◆ What the task asks
Update every one of the entries below, replacing "dark gray fabric couch" with "charcoal fabric sofa" and changing nothing else, and leave the pictures out of your answer.

◆ The records
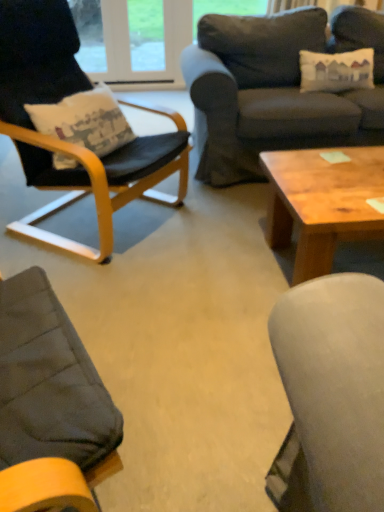
The width and height of the screenshot is (384, 512). Describe the element at coordinates (276, 88) in the screenshot. I see `dark gray fabric couch at upper right` at that location.

Identify the location of black leather chair at left. The height and width of the screenshot is (512, 384). (71, 143).

In order to click on dark gray fabric couch at upper right in this screenshot , I will do `click(276, 88)`.

Considering the sizes of black leather chair at left and wooden coffee table at center in the image, is black leather chair at left wider or thinner than wooden coffee table at center?

In the image, black leather chair at left appears to be wider than wooden coffee table at center.

Is there a large distance between black leather chair at left and wooden coffee table at center?

That's not correct — black leather chair at left is a little close to wooden coffee table at center.

From a real-world perspective, which is physically above, black leather chair at left or wooden coffee table at center?

black leather chair at left, from a real-world perspective.

Measure the distance between black leather chair at left and wooden coffee table at center.

29.34 inches.

Visually, is wooden coffee table at center positioned to the left or to the right of dark gray fabric couch at upper right?

wooden coffee table at center is to the left of dark gray fabric couch at upper right.

Considering the relative sizes of wooden coffee table at center and dark gray fabric couch at upper right in the image provided, is wooden coffee table at center thinner than dark gray fabric couch at upper right?

Indeed, wooden coffee table at center has a lesser width compared to dark gray fabric couch at upper right.

Which of these two, wooden coffee table at center or dark gray fabric couch at upper right, is bigger?

dark gray fabric couch at upper right is bigger.

Could you tell me if wooden coffee table at center is facing dark gray fabric couch at upper right?

No, wooden coffee table at center is not oriented towards dark gray fabric couch at upper right.

Find the location of a particular element. Image resolution: width=384 pixels, height=512 pixels. chair above the wooden coffee table at center (from a real-world perspective) is located at coordinates (71, 143).

How distant is wooden coffee table at center from black leather chair at left?

29.34 inches.

From the picture: Does wooden coffee table at center have a lesser width compared to black leather chair at left?

Yes, wooden coffee table at center is thinner than black leather chair at left.

From a real-world perspective, is wooden coffee table at center physically below black leather chair at left?

Yes.

Consider the image. Is dark gray fabric couch at upper right spatially inside black leather chair at left, or outside of it?

dark gray fabric couch at upper right is not inside black leather chair at left, it's outside.

Considering the points (216, 125) and (63, 186), which point is in front, point (216, 125) or point (63, 186)?

The point (63, 186) is closer.

From the picture: From the image's perspective, between dark gray fabric couch at upper right and black leather chair at left, which one is located above?

dark gray fabric couch at upper right is shown above in the image.

Which of these two, dark gray fabric couch at upper right or black leather chair at left, is thinner?

black leather chair at left is thinner.

Which is in front, point (322, 11) or point (288, 154)?

Point (288, 154)

This screenshot has width=384, height=512. Identify the location of coffee table that is in front of the dark gray fabric couch at upper right. (322, 203).

Would you say dark gray fabric couch at upper right is a long distance from wooden coffee table at center?

Actually, dark gray fabric couch at upper right and wooden coffee table at center are a little close together.

Can you confirm if dark gray fabric couch at upper right is shorter than wooden coffee table at center?

In fact, dark gray fabric couch at upper right may be taller than wooden coffee table at center.

Between point (3, 65) and point (347, 44), which one is positioned behind?

The point (347, 44) is farther.

Is black leather chair at left aimed at dark gray fabric couch at upper right?

No.

Based on the photo, can dark gray fabric couch at upper right be found inside black leather chair at left?

No, dark gray fabric couch at upper right is not a part of black leather chair at left.

Is black leather chair at left positioned far away from dark gray fabric couch at upper right?

No, black leather chair at left is not far away from dark gray fabric couch at upper right.

In order to click on coffee table on the right of black leather chair at left in this screenshot , I will do `click(322, 203)`.

This screenshot has height=512, width=384. Find the location of `studio couch above the wooden coffee table at center (from a real-world perspective)`. studio couch above the wooden coffee table at center (from a real-world perspective) is located at coordinates (276, 88).

Looking at the image, which one is located further to black leather chair at left, dark gray fabric couch at upper right or wooden coffee table at center?

Based on the image, dark gray fabric couch at upper right appears to be further to black leather chair at left.

From the image, which object appears to be farther from wooden coffee table at center, dark gray fabric couch at upper right or black leather chair at left?

Among the two, dark gray fabric couch at upper right is located further to wooden coffee table at center.

Which object lies further to the anchor point wooden coffee table at center, black leather chair at left or dark gray fabric couch at upper right?

dark gray fabric couch at upper right is further to wooden coffee table at center.

In the scene shown: Considering their positions, is wooden coffee table at center positioned further to black leather chair at left than dark gray fabric couch at upper right?

Based on the image, dark gray fabric couch at upper right appears to be further to black leather chair at left.

Considering their positions, is black leather chair at left positioned closer to dark gray fabric couch at upper right than wooden coffee table at center?

black leather chair at left is positioned closer to the anchor dark gray fabric couch at upper right.

Based on their spatial positions, is wooden coffee table at center or black leather chair at left closer to dark gray fabric couch at upper right?

Among the two, black leather chair at left is located nearer to dark gray fabric couch at upper right.

Where is `coffee table situated between black leather chair at left and dark gray fabric couch at upper right from left to right`? This screenshot has width=384, height=512. coffee table situated between black leather chair at left and dark gray fabric couch at upper right from left to right is located at coordinates (322, 203).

◆ Correct result
The width and height of the screenshot is (384, 512). Describe the element at coordinates (276, 88) in the screenshot. I see `charcoal fabric sofa at upper right` at that location.

Identify the location of black leather chair at left. The height and width of the screenshot is (512, 384). (71, 143).

In order to click on charcoal fabric sofa at upper right in this screenshot , I will do `click(276, 88)`.

Considering the sizes of black leather chair at left and wooden coffee table at center in the image, is black leather chair at left wider or thinner than wooden coffee table at center?

In the image, black leather chair at left appears to be wider than wooden coffee table at center.

Is there a large distance between black leather chair at left and wooden coffee table at center?

That's not correct — black leather chair at left is a little close to wooden coffee table at center.

From a real-world perspective, which is physically above, black leather chair at left or wooden coffee table at center?

black leather chair at left, from a real-world perspective.

Measure the distance between black leather chair at left and wooden coffee table at center.

29.34 inches.

Visually, is wooden coffee table at center positioned to the left or to the right of charcoal fabric sofa at upper right?

wooden coffee table at center is to the left of charcoal fabric sofa at upper right.

Considering the relative sizes of wooden coffee table at center and charcoal fabric sofa at upper right in the image provided, is wooden coffee table at center thinner than charcoal fabric sofa at upper right?

Indeed, wooden coffee table at center has a lesser width compared to charcoal fabric sofa at upper right.

Which of these two, wooden coffee table at center or charcoal fabric sofa at upper right, is bigger?

charcoal fabric sofa at upper right is bigger.

Could you tell me if wooden coffee table at center is facing charcoal fabric sofa at upper right?

No, wooden coffee table at center is not oriented towards charcoal fabric sofa at upper right.

Find the location of a particular element. Image resolution: width=384 pixels, height=512 pixels. chair above the wooden coffee table at center (from a real-world perspective) is located at coordinates (71, 143).

How distant is wooden coffee table at center from black leather chair at left?

29.34 inches.

From the picture: Does wooden coffee table at center have a lesser width compared to black leather chair at left?

Yes, wooden coffee table at center is thinner than black leather chair at left.

From a real-world perspective, is wooden coffee table at center physically below black leather chair at left?

Yes.

Consider the image. Is charcoal fabric sofa at upper right spatially inside black leather chair at left, or outside of it?

charcoal fabric sofa at upper right is not inside black leather chair at left, it's outside.

Considering the points (216, 125) and (63, 186), which point is in front, point (216, 125) or point (63, 186)?

The point (63, 186) is closer.

From the picture: From the image's perspective, between charcoal fabric sofa at upper right and black leather chair at left, which one is located above?

charcoal fabric sofa at upper right is shown above in the image.

Which of these two, charcoal fabric sofa at upper right or black leather chair at left, is thinner?

black leather chair at left is thinner.

Which is in front, point (322, 11) or point (288, 154)?

Point (288, 154)

This screenshot has width=384, height=512. Identify the location of coffee table that is in front of the charcoal fabric sofa at upper right. (322, 203).

Would you say charcoal fabric sofa at upper right is a long distance from wooden coffee table at center?

Actually, charcoal fabric sofa at upper right and wooden coffee table at center are a little close together.

Can you confirm if charcoal fabric sofa at upper right is shorter than wooden coffee table at center?

In fact, charcoal fabric sofa at upper right may be taller than wooden coffee table at center.

Between point (3, 65) and point (347, 44), which one is positioned behind?

The point (347, 44) is farther.

Is black leather chair at left aimed at charcoal fabric sofa at upper right?

No.

Based on the photo, can charcoal fabric sofa at upper right be found inside black leather chair at left?

No, charcoal fabric sofa at upper right is not a part of black leather chair at left.

Is black leather chair at left positioned far away from charcoal fabric sofa at upper right?

No, black leather chair at left is not far away from charcoal fabric sofa at upper right.

In order to click on coffee table on the right of black leather chair at left in this screenshot , I will do `click(322, 203)`.

This screenshot has height=512, width=384. Find the location of `studio couch above the wooden coffee table at center (from a real-world perspective)`. studio couch above the wooden coffee table at center (from a real-world perspective) is located at coordinates (276, 88).

Looking at the image, which one is located further to black leather chair at left, charcoal fabric sofa at upper right or wooden coffee table at center?

Based on the image, charcoal fabric sofa at upper right appears to be further to black leather chair at left.

From the image, which object appears to be farther from wooden coffee table at center, charcoal fabric sofa at upper right or black leather chair at left?

Among the two, charcoal fabric sofa at upper right is located further to wooden coffee table at center.

Which object lies further to the anchor point wooden coffee table at center, black leather chair at left or charcoal fabric sofa at upper right?

charcoal fabric sofa at upper right is further to wooden coffee table at center.

In the scene shown: Considering their positions, is wooden coffee table at center positioned further to black leather chair at left than charcoal fabric sofa at upper right?

Based on the image, charcoal fabric sofa at upper right appears to be further to black leather chair at left.

Considering their positions, is black leather chair at left positioned closer to charcoal fabric sofa at upper right than wooden coffee table at center?

black leather chair at left is positioned closer to the anchor charcoal fabric sofa at upper right.

Based on their spatial positions, is wooden coffee table at center or black leather chair at left closer to charcoal fabric sofa at upper right?

Among the two, black leather chair at left is located nearer to charcoal fabric sofa at upper right.

Where is `coffee table situated between black leather chair at left and charcoal fabric sofa at upper right from left to right`? This screenshot has width=384, height=512. coffee table situated between black leather chair at left and charcoal fabric sofa at upper right from left to right is located at coordinates (322, 203).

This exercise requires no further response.